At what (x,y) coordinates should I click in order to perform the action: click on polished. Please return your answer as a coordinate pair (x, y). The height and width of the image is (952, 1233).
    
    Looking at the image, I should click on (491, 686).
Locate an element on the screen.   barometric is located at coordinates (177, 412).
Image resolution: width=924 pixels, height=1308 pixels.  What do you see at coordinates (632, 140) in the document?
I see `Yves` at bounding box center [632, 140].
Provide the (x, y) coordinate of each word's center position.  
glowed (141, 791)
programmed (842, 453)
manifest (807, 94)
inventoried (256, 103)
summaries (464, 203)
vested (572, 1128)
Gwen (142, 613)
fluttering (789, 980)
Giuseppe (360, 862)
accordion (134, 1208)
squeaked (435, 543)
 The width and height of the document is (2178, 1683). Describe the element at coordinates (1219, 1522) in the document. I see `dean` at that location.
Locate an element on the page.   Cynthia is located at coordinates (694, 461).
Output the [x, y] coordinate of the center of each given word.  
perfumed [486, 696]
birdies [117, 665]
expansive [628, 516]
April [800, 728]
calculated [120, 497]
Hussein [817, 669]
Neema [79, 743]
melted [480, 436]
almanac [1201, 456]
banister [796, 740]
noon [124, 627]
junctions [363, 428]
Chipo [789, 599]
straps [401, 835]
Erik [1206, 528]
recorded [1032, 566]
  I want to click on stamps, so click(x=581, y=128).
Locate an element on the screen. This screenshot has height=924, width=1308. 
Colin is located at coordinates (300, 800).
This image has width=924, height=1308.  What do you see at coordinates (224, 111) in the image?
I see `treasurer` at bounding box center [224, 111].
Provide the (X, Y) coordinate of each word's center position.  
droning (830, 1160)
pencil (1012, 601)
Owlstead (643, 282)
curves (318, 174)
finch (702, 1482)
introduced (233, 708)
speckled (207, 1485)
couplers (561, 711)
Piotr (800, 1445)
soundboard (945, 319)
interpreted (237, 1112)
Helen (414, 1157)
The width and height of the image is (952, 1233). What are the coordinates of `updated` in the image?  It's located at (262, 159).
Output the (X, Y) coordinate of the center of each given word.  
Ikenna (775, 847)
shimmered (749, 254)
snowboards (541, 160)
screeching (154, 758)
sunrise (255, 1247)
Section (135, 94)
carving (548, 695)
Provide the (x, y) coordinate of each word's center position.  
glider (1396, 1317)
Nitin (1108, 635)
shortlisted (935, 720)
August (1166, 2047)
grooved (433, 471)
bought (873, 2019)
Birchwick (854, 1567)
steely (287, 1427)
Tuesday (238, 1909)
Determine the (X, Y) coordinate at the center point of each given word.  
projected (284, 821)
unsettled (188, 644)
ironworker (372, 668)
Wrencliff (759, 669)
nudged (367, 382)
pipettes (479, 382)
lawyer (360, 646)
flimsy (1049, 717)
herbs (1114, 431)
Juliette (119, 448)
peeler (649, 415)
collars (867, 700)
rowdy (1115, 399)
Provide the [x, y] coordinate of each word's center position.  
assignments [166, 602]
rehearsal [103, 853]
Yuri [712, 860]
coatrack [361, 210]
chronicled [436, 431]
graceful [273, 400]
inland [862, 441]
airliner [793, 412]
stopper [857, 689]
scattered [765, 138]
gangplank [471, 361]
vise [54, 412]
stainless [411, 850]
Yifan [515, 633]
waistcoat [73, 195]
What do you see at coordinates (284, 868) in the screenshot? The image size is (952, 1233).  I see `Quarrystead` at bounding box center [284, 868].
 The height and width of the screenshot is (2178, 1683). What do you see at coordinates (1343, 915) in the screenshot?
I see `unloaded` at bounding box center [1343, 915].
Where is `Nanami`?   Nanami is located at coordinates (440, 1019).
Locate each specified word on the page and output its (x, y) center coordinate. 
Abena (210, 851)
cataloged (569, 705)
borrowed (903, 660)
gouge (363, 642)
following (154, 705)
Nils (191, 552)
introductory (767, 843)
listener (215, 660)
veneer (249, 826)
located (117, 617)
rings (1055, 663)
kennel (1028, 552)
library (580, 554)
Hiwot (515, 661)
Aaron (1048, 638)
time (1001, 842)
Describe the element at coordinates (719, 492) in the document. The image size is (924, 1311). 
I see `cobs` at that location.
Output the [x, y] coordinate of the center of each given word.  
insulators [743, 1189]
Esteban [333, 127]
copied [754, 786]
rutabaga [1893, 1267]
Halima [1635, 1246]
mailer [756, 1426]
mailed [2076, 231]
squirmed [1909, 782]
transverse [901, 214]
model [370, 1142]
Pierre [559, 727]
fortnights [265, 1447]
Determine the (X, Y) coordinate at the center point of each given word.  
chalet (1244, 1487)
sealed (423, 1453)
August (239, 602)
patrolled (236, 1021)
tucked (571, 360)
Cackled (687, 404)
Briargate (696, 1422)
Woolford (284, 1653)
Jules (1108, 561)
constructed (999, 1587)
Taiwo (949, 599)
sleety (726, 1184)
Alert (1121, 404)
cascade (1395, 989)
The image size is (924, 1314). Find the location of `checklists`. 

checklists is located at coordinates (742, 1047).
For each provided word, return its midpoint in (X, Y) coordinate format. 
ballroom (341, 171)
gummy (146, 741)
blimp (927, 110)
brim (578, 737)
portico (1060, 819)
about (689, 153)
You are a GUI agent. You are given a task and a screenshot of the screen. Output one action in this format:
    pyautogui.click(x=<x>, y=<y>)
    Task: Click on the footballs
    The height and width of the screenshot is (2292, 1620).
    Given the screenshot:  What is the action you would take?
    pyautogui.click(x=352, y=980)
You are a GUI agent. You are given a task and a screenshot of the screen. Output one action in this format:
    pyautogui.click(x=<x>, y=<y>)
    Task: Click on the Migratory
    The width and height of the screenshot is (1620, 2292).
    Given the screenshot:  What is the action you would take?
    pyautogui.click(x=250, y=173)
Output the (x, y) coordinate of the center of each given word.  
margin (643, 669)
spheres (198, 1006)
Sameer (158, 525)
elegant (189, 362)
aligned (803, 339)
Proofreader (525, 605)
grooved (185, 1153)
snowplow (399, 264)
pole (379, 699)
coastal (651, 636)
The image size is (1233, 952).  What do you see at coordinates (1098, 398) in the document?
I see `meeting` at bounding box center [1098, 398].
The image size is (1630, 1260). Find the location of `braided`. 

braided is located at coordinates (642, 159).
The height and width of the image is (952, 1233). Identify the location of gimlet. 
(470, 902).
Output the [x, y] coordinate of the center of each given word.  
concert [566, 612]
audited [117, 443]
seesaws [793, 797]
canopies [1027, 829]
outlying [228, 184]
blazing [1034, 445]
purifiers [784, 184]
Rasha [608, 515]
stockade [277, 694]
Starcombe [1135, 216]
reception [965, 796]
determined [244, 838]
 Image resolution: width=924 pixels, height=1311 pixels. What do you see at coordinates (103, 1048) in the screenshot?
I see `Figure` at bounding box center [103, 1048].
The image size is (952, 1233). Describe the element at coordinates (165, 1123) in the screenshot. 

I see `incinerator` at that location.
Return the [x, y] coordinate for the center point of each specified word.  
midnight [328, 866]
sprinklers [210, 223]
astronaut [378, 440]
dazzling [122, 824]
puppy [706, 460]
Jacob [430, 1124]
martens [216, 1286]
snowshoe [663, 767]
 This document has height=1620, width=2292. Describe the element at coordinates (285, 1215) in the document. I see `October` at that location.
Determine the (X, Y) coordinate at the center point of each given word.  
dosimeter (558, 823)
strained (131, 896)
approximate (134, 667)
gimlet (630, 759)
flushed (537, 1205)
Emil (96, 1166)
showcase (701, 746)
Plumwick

* _CHALLENGE_
Copy out every line of the records above word for word.

* _PROBLEM SOLUTION_
At what (x,y) coordinates should I click in order to perform the action: click on polished. Please return your answer as a coordinate pair (x, y). The height and width of the image is (952, 1233).
    
    Looking at the image, I should click on (491, 686).
Locate an element on the screen.   barometric is located at coordinates (177, 412).
Image resolution: width=924 pixels, height=1308 pixels.  What do you see at coordinates (632, 140) in the document?
I see `Yves` at bounding box center [632, 140].
Provide the (x, y) coordinate of each word's center position.  
glowed (141, 791)
programmed (842, 453)
manifest (807, 94)
inventoried (256, 103)
summaries (464, 203)
vested (572, 1128)
Gwen (142, 613)
fluttering (789, 980)
Giuseppe (360, 862)
accordion (134, 1208)
squeaked (435, 543)
 The width and height of the document is (2178, 1683). Describe the element at coordinates (1219, 1522) in the document. I see `dean` at that location.
Locate an element on the page.   Cynthia is located at coordinates (694, 461).
Output the [x, y] coordinate of the center of each given word.  
perfumed [486, 696]
birdies [117, 665]
expansive [628, 516]
April [800, 728]
calculated [120, 497]
Hussein [817, 669]
Neema [79, 743]
melted [480, 436]
almanac [1201, 456]
banister [796, 740]
noon [124, 627]
junctions [363, 428]
Chipo [789, 599]
straps [401, 835]
Erik [1206, 528]
recorded [1032, 566]
  I want to click on stamps, so click(x=581, y=128).
Locate an element on the screen. This screenshot has height=924, width=1308. 
Colin is located at coordinates (300, 800).
This image has width=924, height=1308.  What do you see at coordinates (224, 111) in the image?
I see `treasurer` at bounding box center [224, 111].
Provide the (X, Y) coordinate of each word's center position.  
droning (830, 1160)
pencil (1012, 601)
Owlstead (643, 282)
curves (318, 174)
finch (702, 1482)
introduced (233, 708)
speckled (207, 1485)
couplers (561, 711)
Piotr (800, 1445)
soundboard (945, 319)
interpreted (237, 1112)
Helen (414, 1157)
The width and height of the image is (952, 1233). What are the coordinates of `updated` in the image?  It's located at (262, 159).
Output the (X, Y) coordinate of the center of each given word.  
Ikenna (775, 847)
shimmered (749, 254)
snowboards (541, 160)
screeching (154, 758)
sunrise (255, 1247)
Section (135, 94)
carving (548, 695)
Provide the (x, y) coordinate of each word's center position.  
glider (1396, 1317)
Nitin (1108, 635)
shortlisted (935, 720)
August (1166, 2047)
grooved (433, 471)
bought (873, 2019)
Birchwick (854, 1567)
steely (287, 1427)
Tuesday (238, 1909)
Determine the (X, Y) coordinate at the center point of each given word.  
projected (284, 821)
unsettled (188, 644)
ironworker (372, 668)
Wrencliff (759, 669)
nudged (367, 382)
pipettes (479, 382)
lawyer (360, 646)
flimsy (1049, 717)
herbs (1114, 431)
Juliette (119, 448)
peeler (649, 415)
collars (867, 700)
rowdy (1115, 399)
Provide the [x, y] coordinate of each word's center position.  
assignments [166, 602]
rehearsal [103, 853]
Yuri [712, 860]
coatrack [361, 210]
chronicled [436, 431]
graceful [273, 400]
inland [862, 441]
airliner [793, 412]
stopper [857, 689]
scattered [765, 138]
gangplank [471, 361]
vise [54, 412]
stainless [411, 850]
Yifan [515, 633]
waistcoat [73, 195]
What do you see at coordinates (284, 868) in the screenshot? The image size is (952, 1233).  I see `Quarrystead` at bounding box center [284, 868].
 The height and width of the screenshot is (2178, 1683). What do you see at coordinates (1343, 915) in the screenshot?
I see `unloaded` at bounding box center [1343, 915].
Where is `Nanami`?   Nanami is located at coordinates (440, 1019).
Locate each specified word on the page and output its (x, y) center coordinate. 
Abena (210, 851)
cataloged (569, 705)
borrowed (903, 660)
gouge (363, 642)
following (154, 705)
Nils (191, 552)
introductory (767, 843)
listener (215, 660)
veneer (249, 826)
located (117, 617)
rings (1055, 663)
kennel (1028, 552)
library (580, 554)
Hiwot (515, 661)
Aaron (1048, 638)
time (1001, 842)
Describe the element at coordinates (719, 492) in the document. The image size is (924, 1311). 
I see `cobs` at that location.
Output the [x, y] coordinate of the center of each given word.  
insulators [743, 1189]
Esteban [333, 127]
copied [754, 786]
rutabaga [1893, 1267]
Halima [1635, 1246]
mailer [756, 1426]
mailed [2076, 231]
squirmed [1909, 782]
transverse [901, 214]
model [370, 1142]
Pierre [559, 727]
fortnights [265, 1447]
Determine the (X, Y) coordinate at the center point of each given word.  
chalet (1244, 1487)
sealed (423, 1453)
August (239, 602)
patrolled (236, 1021)
tucked (571, 360)
Cackled (687, 404)
Briargate (696, 1422)
Woolford (284, 1653)
Jules (1108, 561)
constructed (999, 1587)
Taiwo (949, 599)
sleety (726, 1184)
Alert (1121, 404)
cascade (1395, 989)
The image size is (924, 1314). Find the location of `checklists`. 

checklists is located at coordinates (742, 1047).
For each provided word, return its midpoint in (X, Y) coordinate format. 
ballroom (341, 171)
gummy (146, 741)
blimp (927, 110)
brim (578, 737)
portico (1060, 819)
about (689, 153)
You are a GUI agent. You are given a task and a screenshot of the screen. Output one action in this format:
    pyautogui.click(x=<x>, y=<y>)
    Task: Click on the footballs
    The height and width of the screenshot is (2292, 1620).
    Given the screenshot:  What is the action you would take?
    pyautogui.click(x=352, y=980)
You are a GUI agent. You are given a task and a screenshot of the screen. Output one action in this format:
    pyautogui.click(x=<x>, y=<y>)
    Task: Click on the Migratory
    The width and height of the screenshot is (1620, 2292).
    Given the screenshot:  What is the action you would take?
    pyautogui.click(x=250, y=173)
Output the (x, y) coordinate of the center of each given word.  
margin (643, 669)
spheres (198, 1006)
Sameer (158, 525)
elegant (189, 362)
aligned (803, 339)
Proofreader (525, 605)
grooved (185, 1153)
snowplow (399, 264)
pole (379, 699)
coastal (651, 636)
The image size is (1233, 952).  What do you see at coordinates (1098, 398) in the document?
I see `meeting` at bounding box center [1098, 398].
The image size is (1630, 1260). Find the location of `braided`. 

braided is located at coordinates (642, 159).
The height and width of the image is (952, 1233). Identify the location of gimlet. 
(470, 902).
Output the [x, y] coordinate of the center of each given word.  
concert [566, 612]
audited [117, 443]
seesaws [793, 797]
canopies [1027, 829]
outlying [228, 184]
blazing [1034, 445]
purifiers [784, 184]
Rasha [608, 515]
stockade [277, 694]
Starcombe [1135, 216]
reception [965, 796]
determined [244, 838]
 Image resolution: width=924 pixels, height=1311 pixels. What do you see at coordinates (103, 1048) in the screenshot?
I see `Figure` at bounding box center [103, 1048].
The image size is (952, 1233). Describe the element at coordinates (165, 1123) in the screenshot. 

I see `incinerator` at that location.
Return the [x, y] coordinate for the center point of each specified word.  
midnight [328, 866]
sprinklers [210, 223]
astronaut [378, 440]
dazzling [122, 824]
puppy [706, 460]
Jacob [430, 1124]
martens [216, 1286]
snowshoe [663, 767]
 This document has height=1620, width=2292. Describe the element at coordinates (285, 1215) in the document. I see `October` at that location.
Determine the (X, Y) coordinate at the center point of each given word.  
dosimeter (558, 823)
strained (131, 896)
approximate (134, 667)
gimlet (630, 759)
flushed (537, 1205)
Emil (96, 1166)
showcase (701, 746)
Plumwick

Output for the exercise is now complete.